== YOUR INSTRUCTIONS ==
Return each row below word for word, and leave the pictures out.

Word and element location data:
◆ ◆ ◆ ◆ ◆
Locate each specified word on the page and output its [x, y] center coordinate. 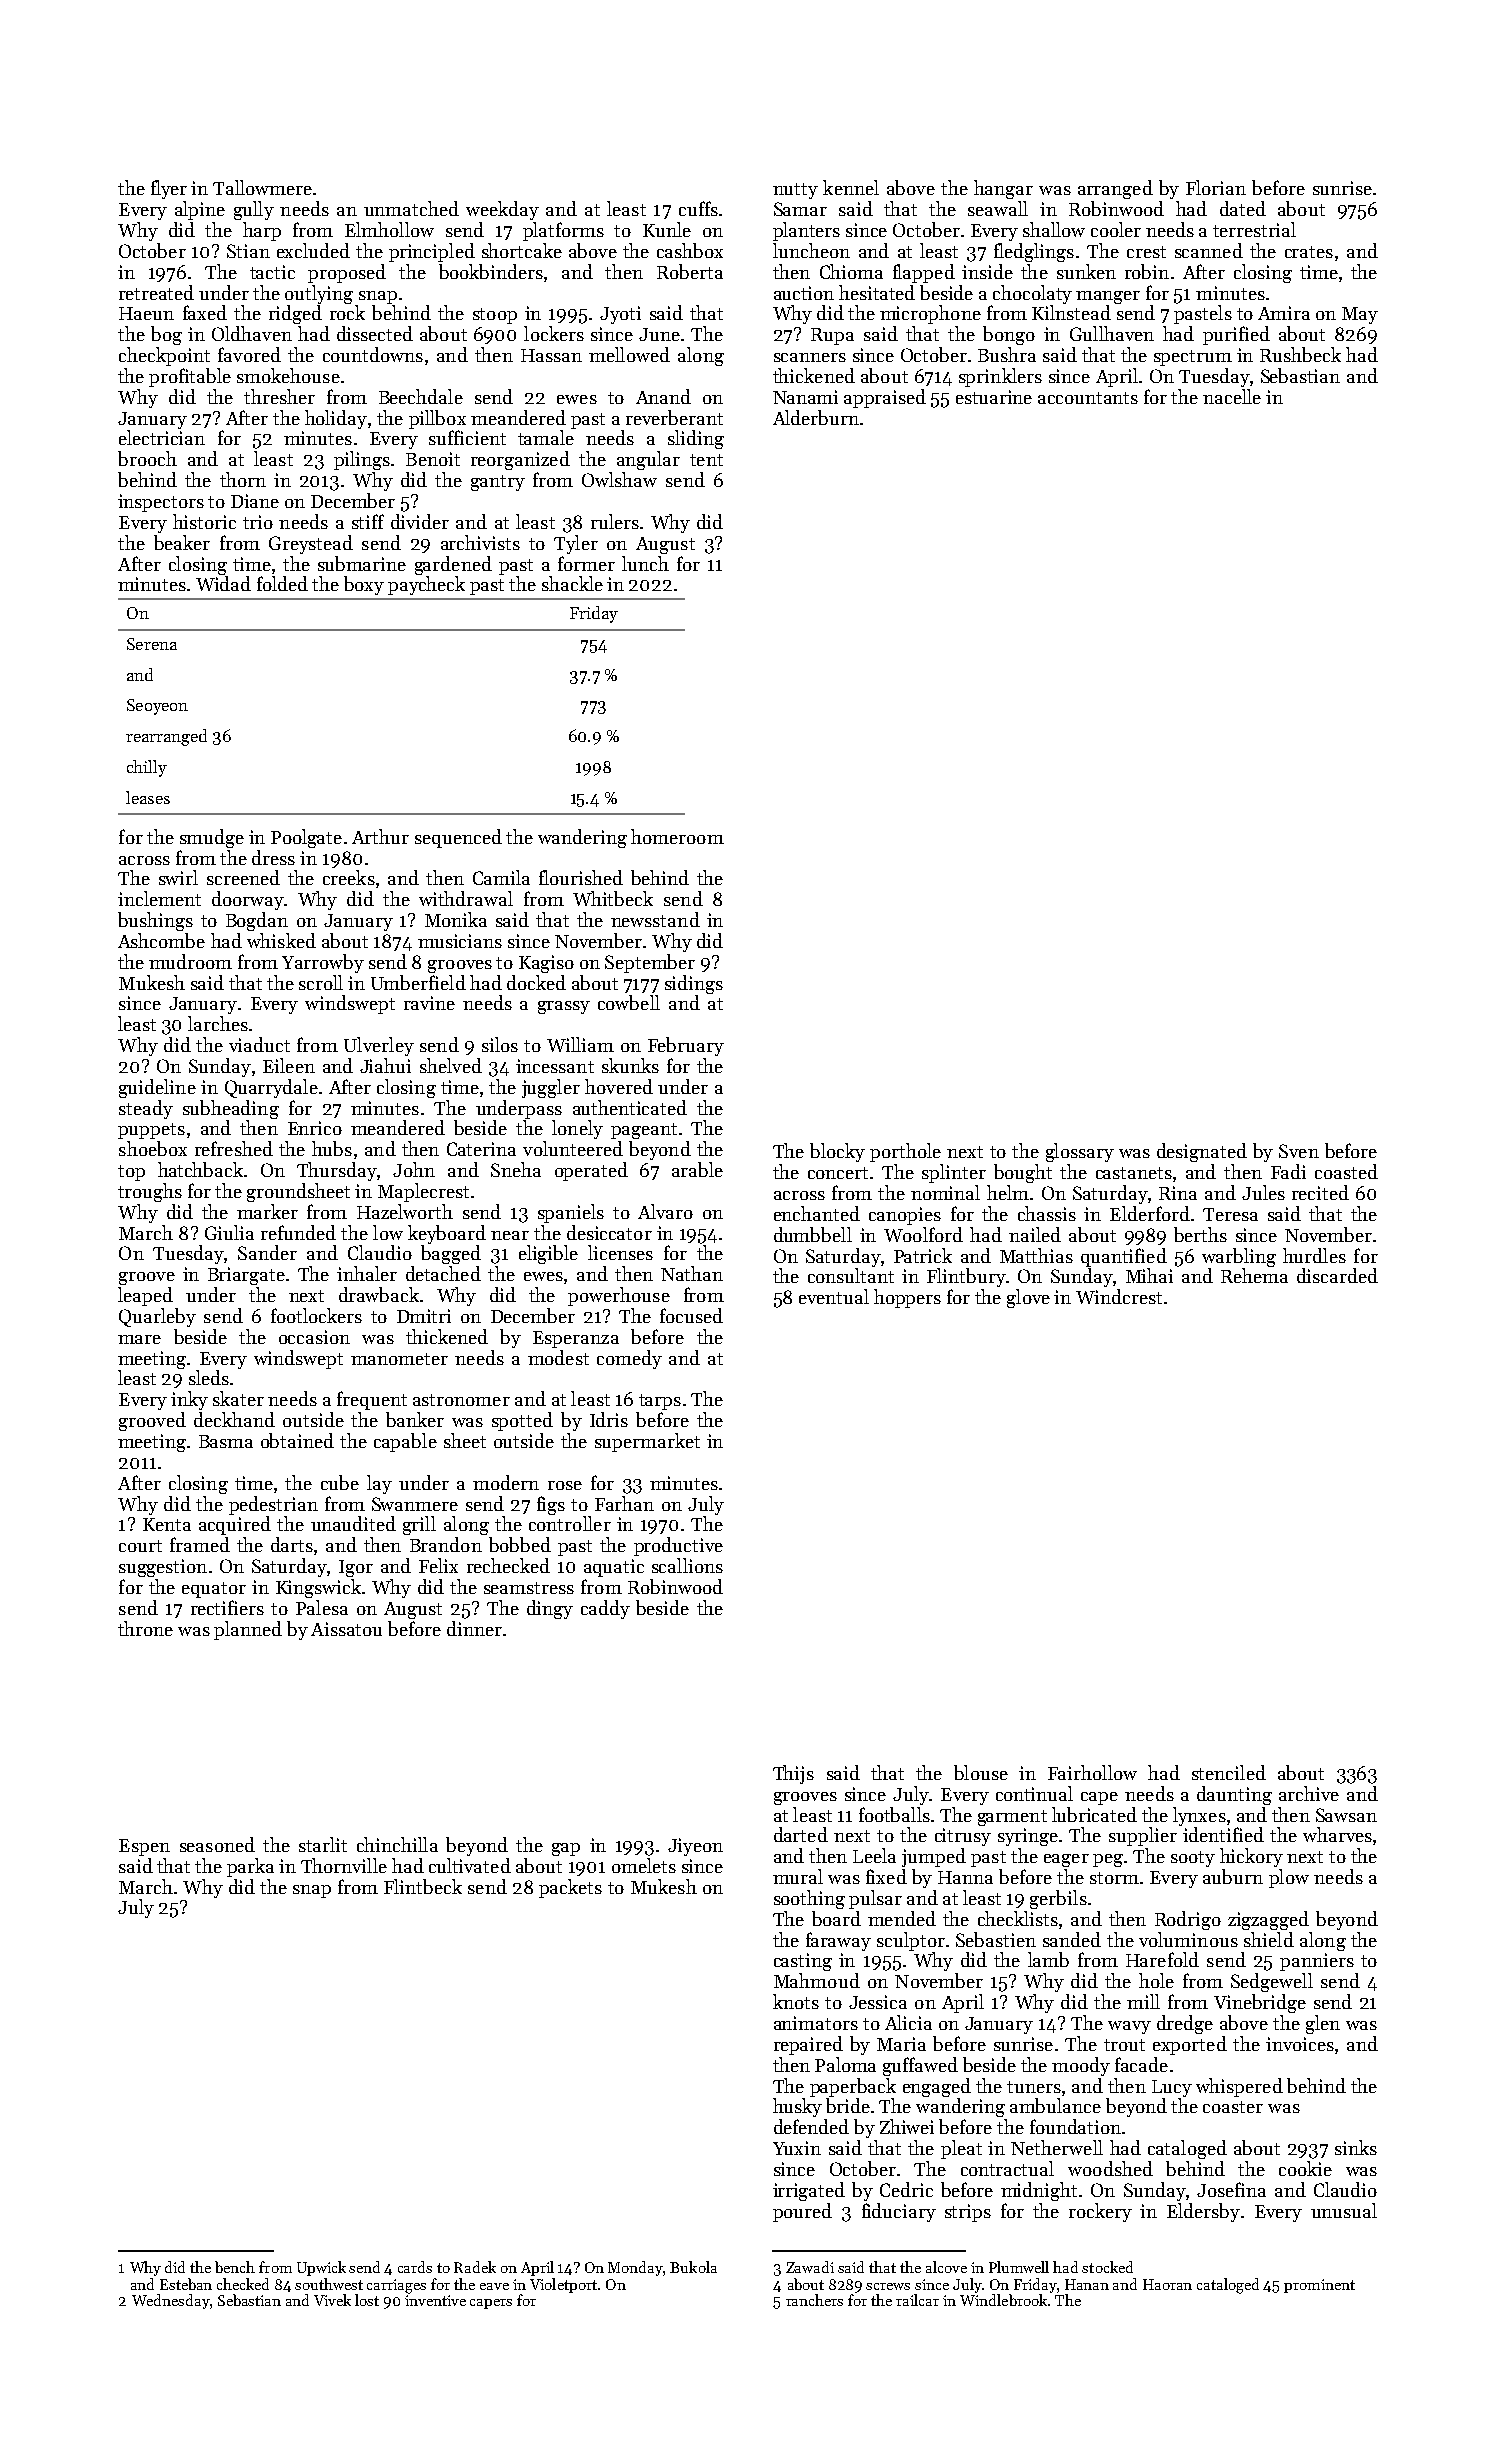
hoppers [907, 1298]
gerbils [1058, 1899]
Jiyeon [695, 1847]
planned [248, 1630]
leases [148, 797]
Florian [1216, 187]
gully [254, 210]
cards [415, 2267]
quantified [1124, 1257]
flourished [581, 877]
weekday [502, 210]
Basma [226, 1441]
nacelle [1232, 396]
◆ ◆ ◆ ◆ ◆
== THE RESPONSE ==
Locate each specified word on the page and output its [x, y] center coordinate. 
hoppers [907, 1298]
gerbils [1058, 1899]
Jiyeon [695, 1847]
planned [248, 1630]
leases [148, 797]
Florian [1216, 187]
gully [254, 210]
cards [415, 2267]
quantified [1124, 1257]
flourished [581, 877]
weekday [502, 210]
Basma [226, 1441]
nacelle [1232, 396]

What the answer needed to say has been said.